Spatial reasoning data —

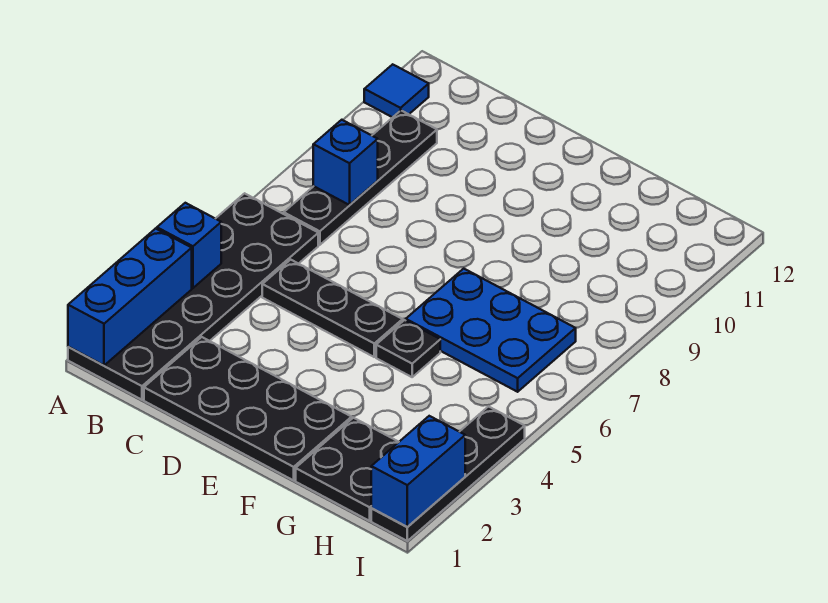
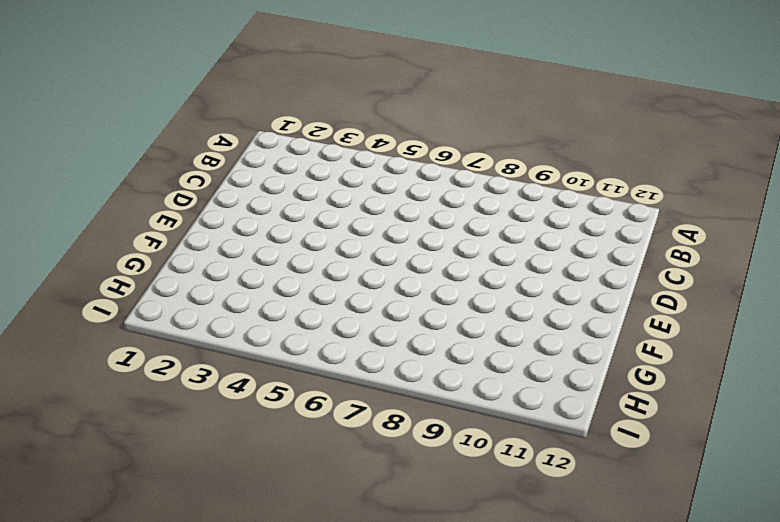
none -> black plate A1:B6 level 1
none -> blue tile A11 level 1
none -> black plate B7:B10 level 1

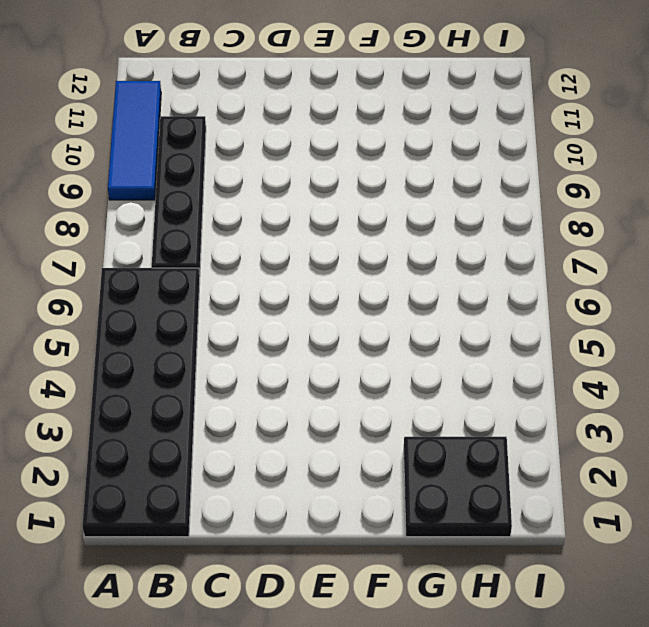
blue tile A9:A11 level 1 -> blue tile A11 level 1
none -> black plate C1:F2 level 1
none -> black plate C5:E5 level 1
none -> black plate F5 level 1

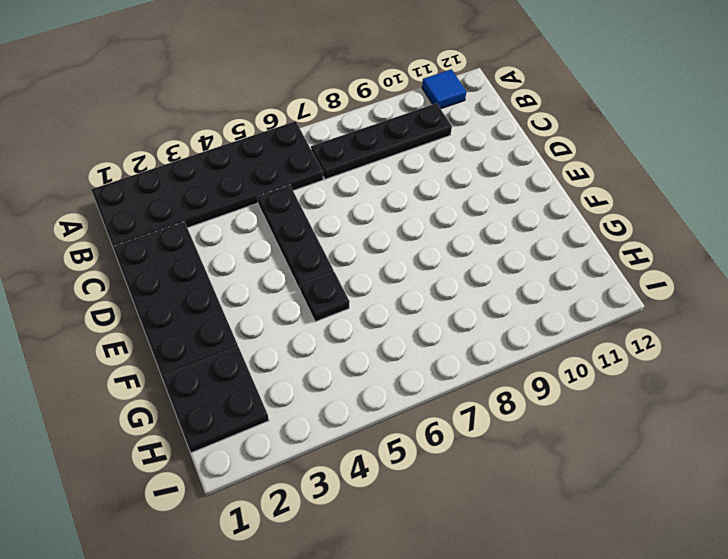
none -> blue plate F6:H7 level 1
none -> black plate I1:I4 level 1
none -> blue brick A1:A3 level 2

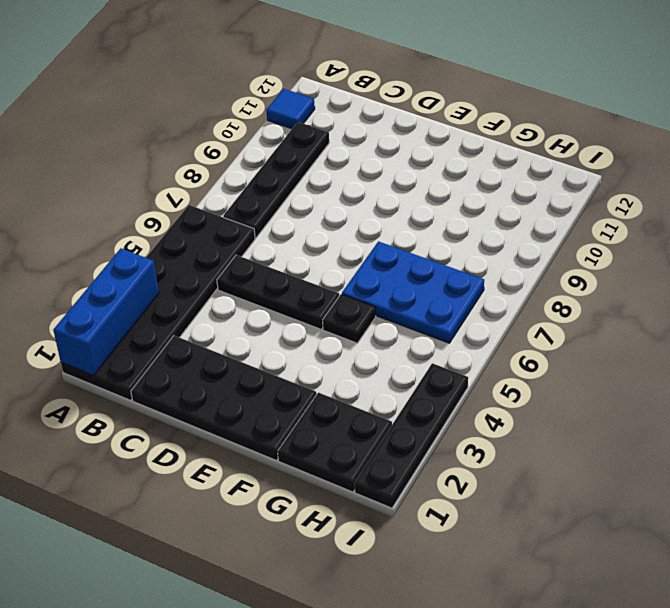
none -> blue brick A4 level 2
none -> blue brick B8 level 2
none -> blue brick I1:I2 level 2

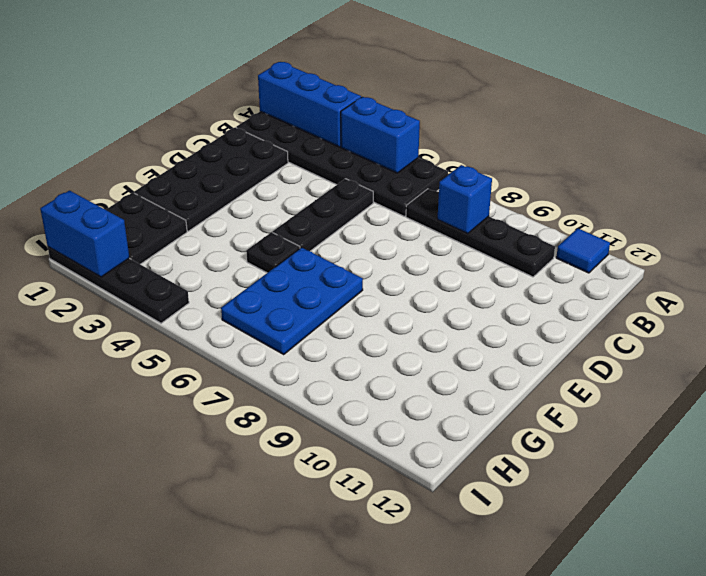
blue brick A4:A5 level 2 -> blue brick A4 level 2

TASK DESCRIPTION — Working down from the line with "none -> blue brick A4 level 2", copy each line exactly until the last line of the entries, which is also included. Omit the pictures.

RESULT FOR THIS EXERCISE —
none -> blue brick A4 level 2
none -> blue brick B8 level 2
none -> blue brick I1:I2 level 2

blue brick A4:A5 level 2 -> blue brick A4 level 2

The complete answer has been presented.